Stored data entries:
※

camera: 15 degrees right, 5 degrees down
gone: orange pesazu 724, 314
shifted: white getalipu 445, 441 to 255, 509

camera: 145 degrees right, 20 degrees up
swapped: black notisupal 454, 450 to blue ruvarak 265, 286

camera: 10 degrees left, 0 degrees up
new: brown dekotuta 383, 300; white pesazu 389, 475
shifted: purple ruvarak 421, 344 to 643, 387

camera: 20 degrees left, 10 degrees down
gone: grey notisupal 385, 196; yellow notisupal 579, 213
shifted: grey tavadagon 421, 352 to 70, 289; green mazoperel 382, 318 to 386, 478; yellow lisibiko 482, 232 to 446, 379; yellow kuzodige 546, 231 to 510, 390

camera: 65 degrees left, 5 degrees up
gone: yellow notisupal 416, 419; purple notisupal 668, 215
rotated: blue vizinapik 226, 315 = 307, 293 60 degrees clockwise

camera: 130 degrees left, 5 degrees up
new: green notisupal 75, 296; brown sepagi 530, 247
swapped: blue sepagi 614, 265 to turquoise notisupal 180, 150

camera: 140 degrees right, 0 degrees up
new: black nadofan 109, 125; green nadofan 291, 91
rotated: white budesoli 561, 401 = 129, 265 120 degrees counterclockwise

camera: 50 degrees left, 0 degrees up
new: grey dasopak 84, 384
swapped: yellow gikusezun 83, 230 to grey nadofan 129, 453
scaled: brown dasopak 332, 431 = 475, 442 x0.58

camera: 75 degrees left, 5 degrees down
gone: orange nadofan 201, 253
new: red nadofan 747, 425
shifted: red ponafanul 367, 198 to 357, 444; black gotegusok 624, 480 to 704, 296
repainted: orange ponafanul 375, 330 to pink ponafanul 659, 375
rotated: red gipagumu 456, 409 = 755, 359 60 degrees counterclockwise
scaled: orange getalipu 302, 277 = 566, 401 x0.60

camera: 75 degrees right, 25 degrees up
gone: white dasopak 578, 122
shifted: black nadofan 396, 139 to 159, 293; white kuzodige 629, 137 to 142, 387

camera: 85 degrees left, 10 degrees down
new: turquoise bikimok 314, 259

※

» **PROBLEM**
Above are some records; extract every one of them exactly.

» **SOLUTION TO THE EXERCISE**
camera: 15 degrees right, 5 degrees down
gone: orange pesazu 724, 314
shifted: white getalipu 445, 441 to 255, 509

camera: 145 degrees right, 20 degrees up
swapped: black notisupal 454, 450 to blue ruvarak 265, 286

camera: 10 degrees left, 0 degrees up
new: brown dekotuta 383, 300; white pesazu 389, 475
shifted: purple ruvarak 421, 344 to 643, 387

camera: 20 degrees left, 10 degrees down
gone: grey notisupal 385, 196; yellow notisupal 579, 213
shifted: grey tavadagon 421, 352 to 70, 289; green mazoperel 382, 318 to 386, 478; yellow lisibiko 482, 232 to 446, 379; yellow kuzodige 546, 231 to 510, 390

camera: 65 degrees left, 5 degrees up
gone: yellow notisupal 416, 419; purple notisupal 668, 215
rotated: blue vizinapik 226, 315 = 307, 293 60 degrees clockwise

camera: 130 degrees left, 5 degrees up
new: green notisupal 75, 296; brown sepagi 530, 247
swapped: blue sepagi 614, 265 to turquoise notisupal 180, 150

camera: 140 degrees right, 0 degrees up
new: black nadofan 109, 125; green nadofan 291, 91
rotated: white budesoli 561, 401 = 129, 265 120 degrees counterclockwise

camera: 50 degrees left, 0 degrees up
new: grey dasopak 84, 384
swapped: yellow gikusezun 83, 230 to grey nadofan 129, 453
scaled: brown dasopak 332, 431 = 475, 442 x0.58

camera: 75 degrees left, 5 degrees down
gone: orange nadofan 201, 253
new: red nadofan 747, 425
shifted: red ponafanul 367, 198 to 357, 444; black gotegusok 624, 480 to 704, 296
repainted: orange ponafanul 375, 330 to pink ponafanul 659, 375
rotated: red gipagumu 456, 409 = 755, 359 60 degrees counterclockwise
scaled: orange getalipu 302, 277 = 566, 401 x0.60

camera: 75 degrees right, 25 degrees up
gone: white dasopak 578, 122
shifted: black nadofan 396, 139 to 159, 293; white kuzodige 629, 137 to 142, 387

camera: 85 degrees left, 10 degrees down
new: turquoise bikimok 314, 259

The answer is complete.